*** Opening of EXTRACTED INFORMATION ***
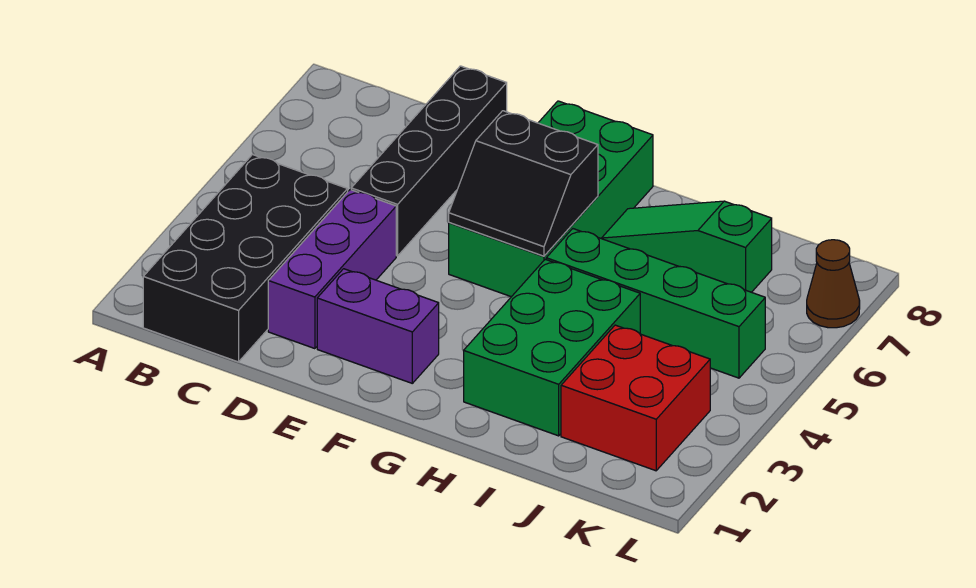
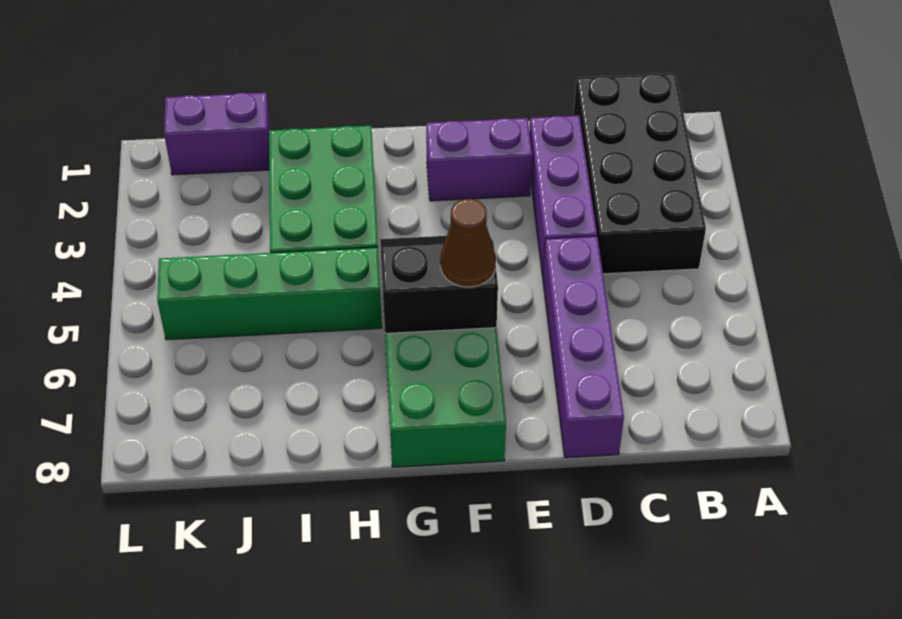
black 1x4 brick [351,66,507,256] -> purple 1x4 brick [543,236,624,458]
green 1x3 slope [602,201,772,292] -> none
none -> purple 1x2 brick [164,93,271,175]
red 2x2 brick [561,325,710,471] -> none
brown 1x1 cone [807,240,860,328] -> brown 1x1 cone moved to [440,199,496,287]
*** Close of EXTRACTED INFORMATION ***
WORK ITEM:
Omit every picture, then repeat the remaining data exactly as it appears above.

RESULT OF THIS EXERCISE:
black 1x4 brick [351,66,507,256] -> purple 1x4 brick [543,236,624,458]
green 1x3 slope [602,201,772,292] -> none
none -> purple 1x2 brick [164,93,271,175]
red 2x2 brick [561,325,710,471] -> none
brown 1x1 cone [807,240,860,328] -> brown 1x1 cone moved to [440,199,496,287]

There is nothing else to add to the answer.